> _Work to complete_:
Show every line of the records below that contains the word "point", copying each line in full.

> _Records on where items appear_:
◇ ◇ ◇ ◇

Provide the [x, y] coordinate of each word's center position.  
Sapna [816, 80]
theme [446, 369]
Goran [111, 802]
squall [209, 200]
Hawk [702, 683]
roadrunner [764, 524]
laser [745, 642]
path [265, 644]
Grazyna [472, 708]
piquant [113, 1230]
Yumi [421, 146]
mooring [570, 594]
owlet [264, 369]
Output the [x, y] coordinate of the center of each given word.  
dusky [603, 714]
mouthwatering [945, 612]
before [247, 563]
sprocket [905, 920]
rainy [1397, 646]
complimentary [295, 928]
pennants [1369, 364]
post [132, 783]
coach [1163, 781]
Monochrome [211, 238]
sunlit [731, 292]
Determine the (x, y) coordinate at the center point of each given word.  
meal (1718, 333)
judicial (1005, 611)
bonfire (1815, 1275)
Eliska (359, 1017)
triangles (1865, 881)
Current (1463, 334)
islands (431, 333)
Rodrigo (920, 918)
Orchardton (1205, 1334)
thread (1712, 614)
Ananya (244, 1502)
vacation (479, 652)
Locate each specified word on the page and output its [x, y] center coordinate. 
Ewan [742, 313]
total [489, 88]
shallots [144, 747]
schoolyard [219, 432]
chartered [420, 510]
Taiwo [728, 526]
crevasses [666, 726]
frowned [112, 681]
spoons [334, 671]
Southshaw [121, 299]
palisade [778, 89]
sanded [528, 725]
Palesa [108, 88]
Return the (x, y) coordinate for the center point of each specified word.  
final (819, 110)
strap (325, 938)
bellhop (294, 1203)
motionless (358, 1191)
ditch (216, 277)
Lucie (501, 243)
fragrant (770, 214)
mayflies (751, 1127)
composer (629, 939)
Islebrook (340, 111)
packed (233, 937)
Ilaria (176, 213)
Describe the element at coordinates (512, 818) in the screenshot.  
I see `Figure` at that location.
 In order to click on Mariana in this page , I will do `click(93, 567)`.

◇ ◇ ◇ ◇

> _Task result_:
Determine the (x, y) coordinate at the center point of each given word.  
Return the (x, y) coordinate for the center point of each specified word.  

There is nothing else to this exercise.